#### Extracted records ####
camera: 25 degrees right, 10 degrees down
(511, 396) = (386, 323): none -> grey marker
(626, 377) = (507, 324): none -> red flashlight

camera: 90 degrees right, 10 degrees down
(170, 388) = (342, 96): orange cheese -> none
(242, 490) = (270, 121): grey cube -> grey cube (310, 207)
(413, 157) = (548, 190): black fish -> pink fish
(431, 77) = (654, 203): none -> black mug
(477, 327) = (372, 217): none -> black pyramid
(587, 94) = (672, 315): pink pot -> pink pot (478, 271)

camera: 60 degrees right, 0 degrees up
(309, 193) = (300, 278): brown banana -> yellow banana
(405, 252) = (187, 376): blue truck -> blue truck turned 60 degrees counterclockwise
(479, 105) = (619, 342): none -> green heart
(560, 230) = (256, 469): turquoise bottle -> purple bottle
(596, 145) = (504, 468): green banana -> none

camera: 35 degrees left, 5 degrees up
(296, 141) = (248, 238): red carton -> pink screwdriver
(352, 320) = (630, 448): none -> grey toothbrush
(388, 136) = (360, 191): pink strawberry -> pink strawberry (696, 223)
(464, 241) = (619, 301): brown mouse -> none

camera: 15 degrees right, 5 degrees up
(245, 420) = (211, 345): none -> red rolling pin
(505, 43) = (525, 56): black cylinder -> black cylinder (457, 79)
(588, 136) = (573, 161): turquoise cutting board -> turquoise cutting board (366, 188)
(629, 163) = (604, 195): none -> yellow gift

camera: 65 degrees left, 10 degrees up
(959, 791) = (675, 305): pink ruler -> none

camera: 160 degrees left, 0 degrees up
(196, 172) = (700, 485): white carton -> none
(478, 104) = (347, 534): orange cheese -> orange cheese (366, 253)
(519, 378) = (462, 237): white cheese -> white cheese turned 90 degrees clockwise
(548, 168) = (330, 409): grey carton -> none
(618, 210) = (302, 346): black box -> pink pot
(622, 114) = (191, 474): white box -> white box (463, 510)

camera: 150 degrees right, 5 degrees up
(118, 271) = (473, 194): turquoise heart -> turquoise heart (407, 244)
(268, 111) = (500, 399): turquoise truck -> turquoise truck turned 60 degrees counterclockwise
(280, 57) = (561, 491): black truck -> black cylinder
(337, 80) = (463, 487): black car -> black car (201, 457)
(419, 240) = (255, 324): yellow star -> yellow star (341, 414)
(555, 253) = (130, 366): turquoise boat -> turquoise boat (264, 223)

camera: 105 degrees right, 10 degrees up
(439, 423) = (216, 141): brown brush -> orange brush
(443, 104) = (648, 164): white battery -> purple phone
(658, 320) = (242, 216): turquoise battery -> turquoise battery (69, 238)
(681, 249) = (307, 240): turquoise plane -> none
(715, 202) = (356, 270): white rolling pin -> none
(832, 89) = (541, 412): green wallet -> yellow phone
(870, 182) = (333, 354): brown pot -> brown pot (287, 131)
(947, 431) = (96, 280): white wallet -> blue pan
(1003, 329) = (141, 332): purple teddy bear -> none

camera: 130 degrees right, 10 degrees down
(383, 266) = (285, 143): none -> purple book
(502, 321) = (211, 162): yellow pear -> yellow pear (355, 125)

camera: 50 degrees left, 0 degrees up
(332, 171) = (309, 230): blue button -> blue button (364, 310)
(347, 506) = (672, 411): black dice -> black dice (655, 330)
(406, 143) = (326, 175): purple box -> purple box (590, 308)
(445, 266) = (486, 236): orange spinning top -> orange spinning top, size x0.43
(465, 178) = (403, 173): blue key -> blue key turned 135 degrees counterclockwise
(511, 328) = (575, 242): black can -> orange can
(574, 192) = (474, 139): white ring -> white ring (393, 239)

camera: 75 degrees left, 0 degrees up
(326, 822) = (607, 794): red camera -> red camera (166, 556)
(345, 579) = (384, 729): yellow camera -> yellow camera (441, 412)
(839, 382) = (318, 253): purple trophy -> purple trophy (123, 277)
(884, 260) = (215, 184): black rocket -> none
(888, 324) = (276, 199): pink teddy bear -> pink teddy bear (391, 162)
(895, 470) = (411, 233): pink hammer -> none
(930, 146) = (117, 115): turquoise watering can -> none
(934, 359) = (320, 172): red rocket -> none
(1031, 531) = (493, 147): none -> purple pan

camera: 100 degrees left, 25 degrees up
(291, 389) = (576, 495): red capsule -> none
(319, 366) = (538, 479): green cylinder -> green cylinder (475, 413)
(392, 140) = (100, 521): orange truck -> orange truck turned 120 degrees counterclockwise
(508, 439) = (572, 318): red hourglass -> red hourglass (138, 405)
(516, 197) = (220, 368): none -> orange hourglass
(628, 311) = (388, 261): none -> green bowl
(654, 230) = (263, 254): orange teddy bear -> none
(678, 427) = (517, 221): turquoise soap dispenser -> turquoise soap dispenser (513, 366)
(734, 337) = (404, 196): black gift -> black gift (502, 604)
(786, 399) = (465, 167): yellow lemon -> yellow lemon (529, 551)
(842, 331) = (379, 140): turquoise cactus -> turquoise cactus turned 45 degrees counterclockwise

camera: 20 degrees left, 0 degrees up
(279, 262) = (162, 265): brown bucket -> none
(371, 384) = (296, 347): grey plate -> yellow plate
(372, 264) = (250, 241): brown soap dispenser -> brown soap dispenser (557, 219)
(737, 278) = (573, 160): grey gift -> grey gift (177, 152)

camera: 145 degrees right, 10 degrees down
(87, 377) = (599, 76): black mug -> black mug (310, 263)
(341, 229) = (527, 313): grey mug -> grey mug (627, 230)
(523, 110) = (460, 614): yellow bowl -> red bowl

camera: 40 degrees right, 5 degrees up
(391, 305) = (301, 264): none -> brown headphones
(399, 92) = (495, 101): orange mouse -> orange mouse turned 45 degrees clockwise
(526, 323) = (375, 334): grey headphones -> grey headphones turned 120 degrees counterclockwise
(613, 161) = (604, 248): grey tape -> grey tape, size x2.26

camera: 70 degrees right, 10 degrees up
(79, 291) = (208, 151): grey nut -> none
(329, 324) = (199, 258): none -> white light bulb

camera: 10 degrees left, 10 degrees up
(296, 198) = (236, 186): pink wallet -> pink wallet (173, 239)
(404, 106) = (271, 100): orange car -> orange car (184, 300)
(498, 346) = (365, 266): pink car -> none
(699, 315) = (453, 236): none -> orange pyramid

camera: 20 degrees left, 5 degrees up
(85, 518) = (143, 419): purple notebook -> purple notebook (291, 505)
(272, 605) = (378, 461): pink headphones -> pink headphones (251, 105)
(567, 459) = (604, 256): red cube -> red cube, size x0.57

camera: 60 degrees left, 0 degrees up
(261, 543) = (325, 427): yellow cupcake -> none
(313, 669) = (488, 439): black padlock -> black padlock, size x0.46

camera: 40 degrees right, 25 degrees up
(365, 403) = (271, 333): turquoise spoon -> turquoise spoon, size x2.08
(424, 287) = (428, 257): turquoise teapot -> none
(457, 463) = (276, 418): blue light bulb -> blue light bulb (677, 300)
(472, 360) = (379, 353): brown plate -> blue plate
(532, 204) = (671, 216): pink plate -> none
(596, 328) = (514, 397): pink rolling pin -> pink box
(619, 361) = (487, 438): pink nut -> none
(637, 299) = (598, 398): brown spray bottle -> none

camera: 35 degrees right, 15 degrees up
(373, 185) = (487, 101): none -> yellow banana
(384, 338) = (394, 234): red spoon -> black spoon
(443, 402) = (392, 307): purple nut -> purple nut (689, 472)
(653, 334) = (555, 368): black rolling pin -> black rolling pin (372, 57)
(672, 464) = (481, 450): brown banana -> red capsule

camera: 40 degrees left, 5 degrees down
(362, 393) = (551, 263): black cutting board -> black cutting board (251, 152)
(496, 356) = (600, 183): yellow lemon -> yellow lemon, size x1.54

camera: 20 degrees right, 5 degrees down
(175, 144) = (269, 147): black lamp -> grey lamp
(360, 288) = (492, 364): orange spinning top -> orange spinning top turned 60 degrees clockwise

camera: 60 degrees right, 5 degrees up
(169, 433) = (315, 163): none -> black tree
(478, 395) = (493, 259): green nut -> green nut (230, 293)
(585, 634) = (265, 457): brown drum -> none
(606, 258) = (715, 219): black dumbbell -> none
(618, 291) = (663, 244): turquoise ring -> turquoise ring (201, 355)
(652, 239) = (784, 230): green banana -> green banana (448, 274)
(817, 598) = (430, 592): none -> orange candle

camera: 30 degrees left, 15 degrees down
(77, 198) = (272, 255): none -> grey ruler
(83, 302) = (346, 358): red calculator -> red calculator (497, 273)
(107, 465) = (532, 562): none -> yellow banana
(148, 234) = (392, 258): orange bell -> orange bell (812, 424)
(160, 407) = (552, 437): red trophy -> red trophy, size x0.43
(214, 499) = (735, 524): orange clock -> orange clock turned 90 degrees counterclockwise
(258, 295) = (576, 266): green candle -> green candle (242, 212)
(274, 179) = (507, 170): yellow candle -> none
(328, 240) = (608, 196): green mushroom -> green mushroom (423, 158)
####
Retype only the lines above between the line with "(478, 395) = (493, 259): green" and the line with "(274, 179) = (507, 170): yellow", counting those two lines as well, and keep every character as it is.

(478, 395) = (493, 259): green nut -> green nut (230, 293)
(585, 634) = (265, 457): brown drum -> none
(606, 258) = (715, 219): black dumbbell -> none
(618, 291) = (663, 244): turquoise ring -> turquoise ring (201, 355)
(652, 239) = (784, 230): green banana -> green banana (448, 274)
(817, 598) = (430, 592): none -> orange candle

camera: 30 degrees left, 15 degrees down
(77, 198) = (272, 255): none -> grey ruler
(83, 302) = (346, 358): red calculator -> red calculator (497, 273)
(107, 465) = (532, 562): none -> yellow banana
(148, 234) = (392, 258): orange bell -> orange bell (812, 424)
(160, 407) = (552, 437): red trophy -> red trophy, size x0.43
(214, 499) = (735, 524): orange clock -> orange clock turned 90 degrees counterclockwise
(258, 295) = (576, 266): green candle -> green candle (242, 212)
(274, 179) = (507, 170): yellow candle -> none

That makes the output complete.